* Exercise details
Every entry is to be restated exactly; pictures are not part of the copy.
═══
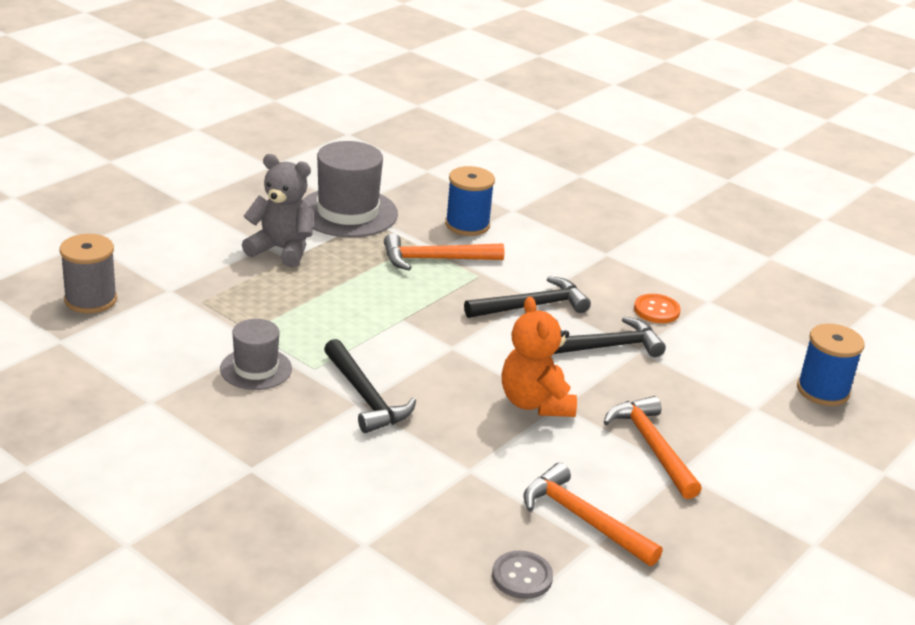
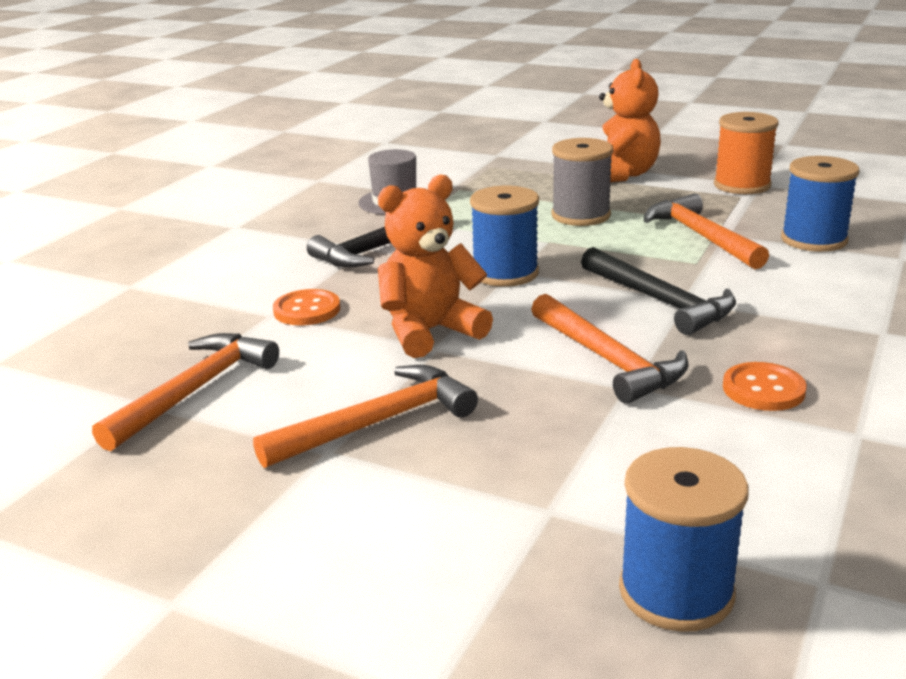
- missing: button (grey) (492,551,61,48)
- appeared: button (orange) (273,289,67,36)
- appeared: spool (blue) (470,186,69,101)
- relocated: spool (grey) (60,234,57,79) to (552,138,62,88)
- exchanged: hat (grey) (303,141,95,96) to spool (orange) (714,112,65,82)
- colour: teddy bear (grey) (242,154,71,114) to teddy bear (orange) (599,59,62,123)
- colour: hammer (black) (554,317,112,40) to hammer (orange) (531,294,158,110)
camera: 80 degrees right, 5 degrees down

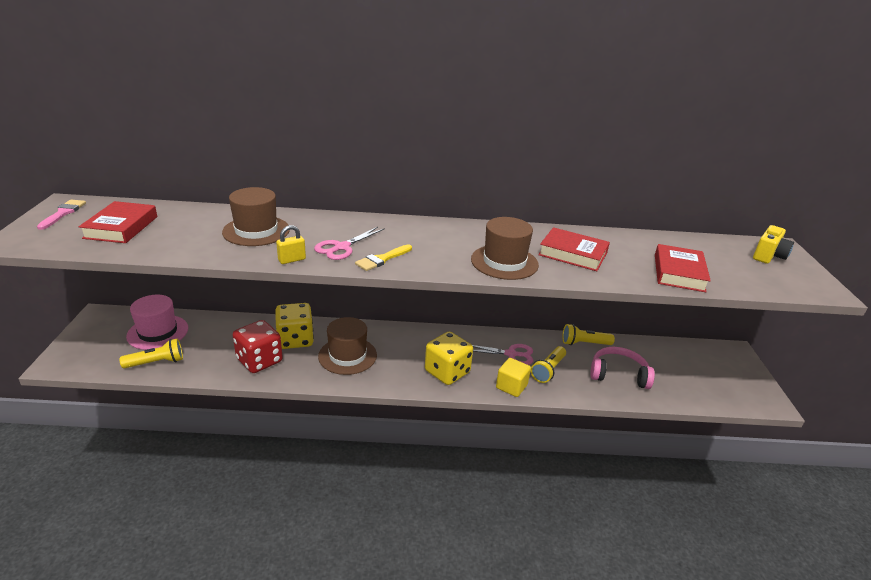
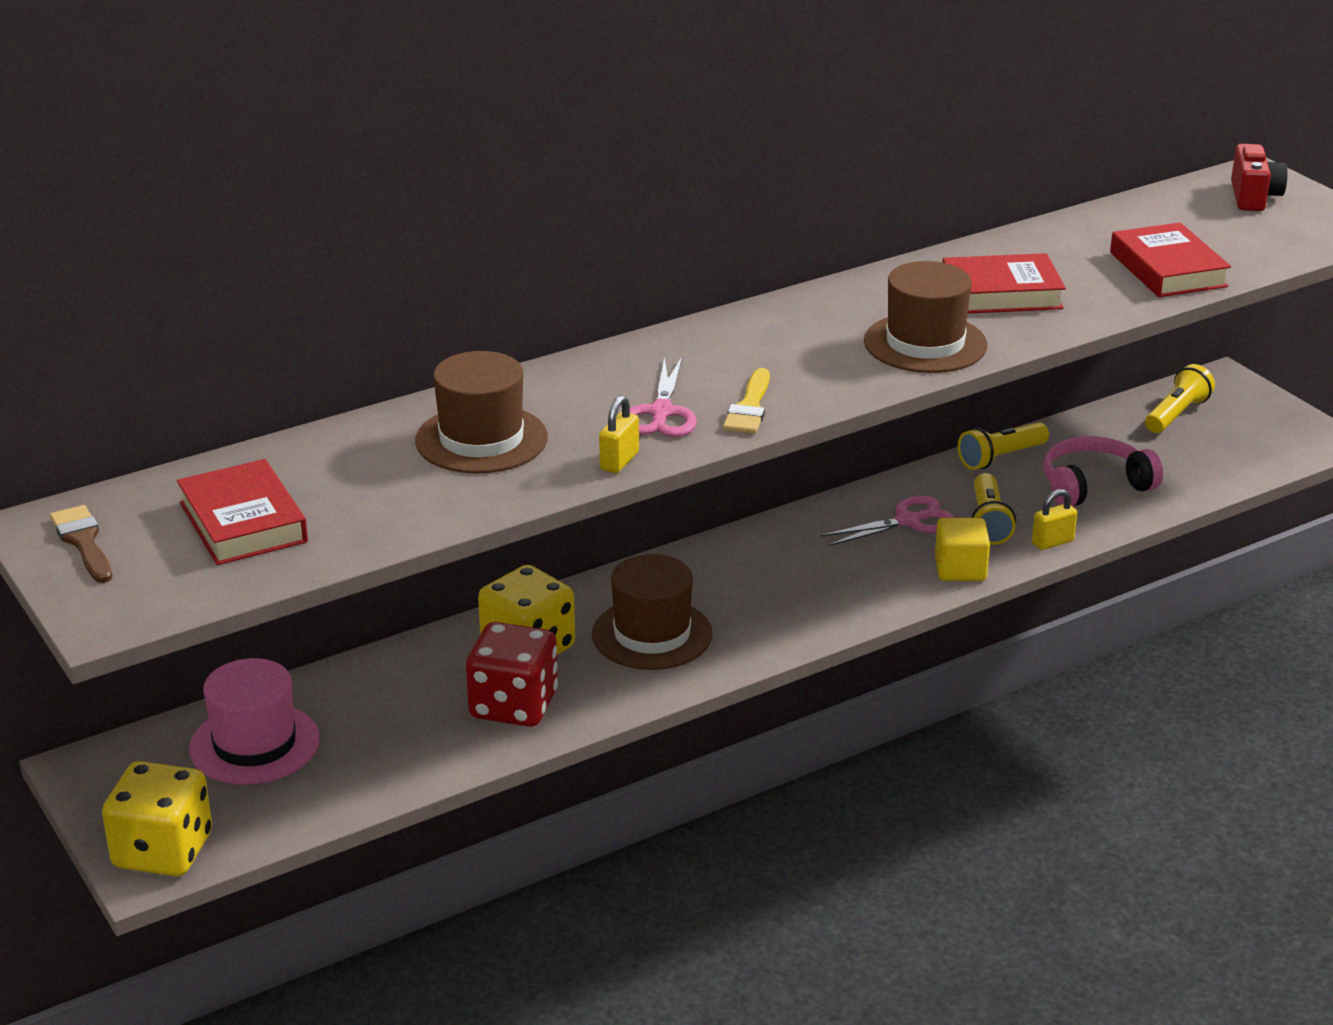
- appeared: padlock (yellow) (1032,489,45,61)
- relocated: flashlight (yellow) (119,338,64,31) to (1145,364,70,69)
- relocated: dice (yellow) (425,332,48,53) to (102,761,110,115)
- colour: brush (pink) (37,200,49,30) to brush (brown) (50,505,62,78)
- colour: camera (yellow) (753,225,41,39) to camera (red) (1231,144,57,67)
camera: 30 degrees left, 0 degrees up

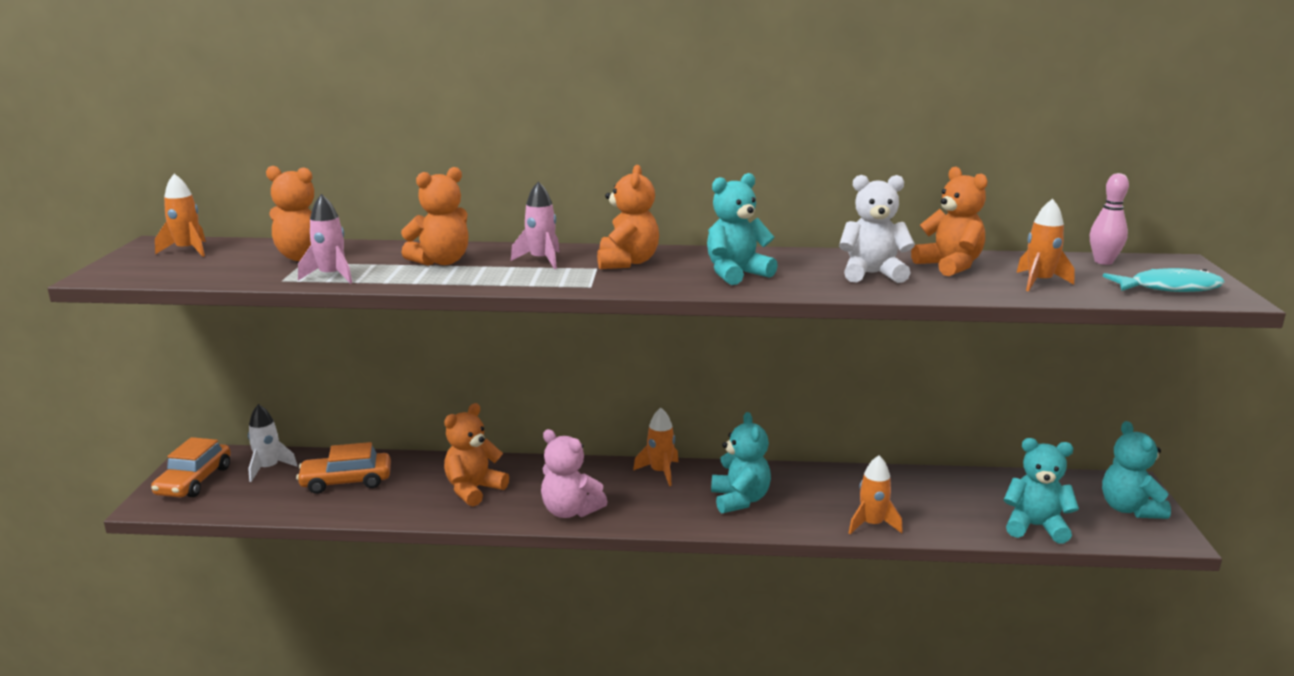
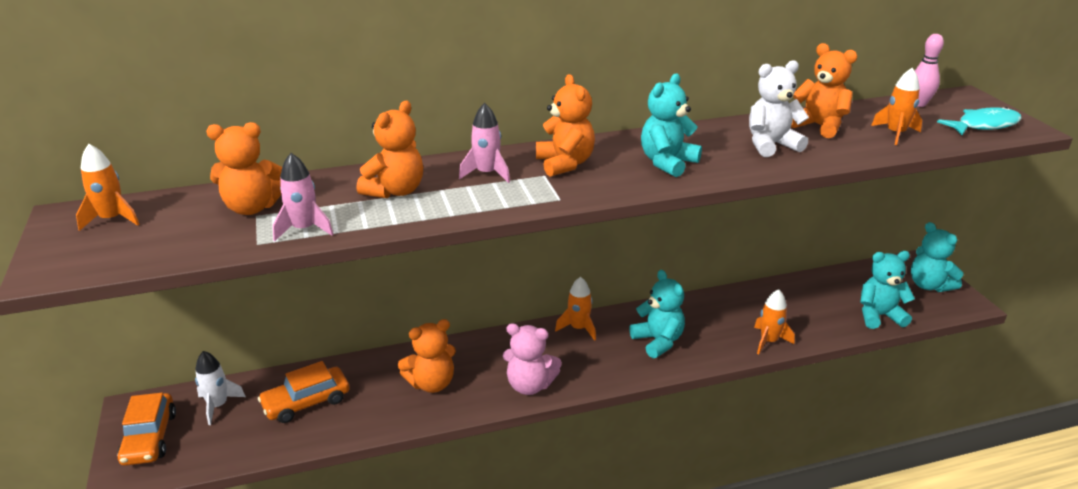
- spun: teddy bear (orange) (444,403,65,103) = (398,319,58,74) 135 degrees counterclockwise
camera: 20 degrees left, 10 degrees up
═══
* Answer space
- missing: button (grey) (492,551,61,48)
- appeared: button (orange) (273,289,67,36)
- appeared: spool (blue) (470,186,69,101)
- relocated: spool (grey) (60,234,57,79) to (552,138,62,88)
- exchanged: hat (grey) (303,141,95,96) to spool (orange) (714,112,65,82)
- colour: teddy bear (grey) (242,154,71,114) to teddy bear (orange) (599,59,62,123)
- colour: hammer (black) (554,317,112,40) to hammer (orange) (531,294,158,110)
camera: 80 degrees right, 5 degrees down

- appeared: padlock (yellow) (1032,489,45,61)
- relocated: flashlight (yellow) (119,338,64,31) to (1145,364,70,69)
- relocated: dice (yellow) (425,332,48,53) to (102,761,110,115)
- colour: brush (pink) (37,200,49,30) to brush (brown) (50,505,62,78)
- colour: camera (yellow) (753,225,41,39) to camera (red) (1231,144,57,67)
camera: 30 degrees left, 0 degrees up

- spun: teddy bear (orange) (444,403,65,103) = (398,319,58,74) 135 degrees counterclockwise
camera: 20 degrees left, 10 degrees up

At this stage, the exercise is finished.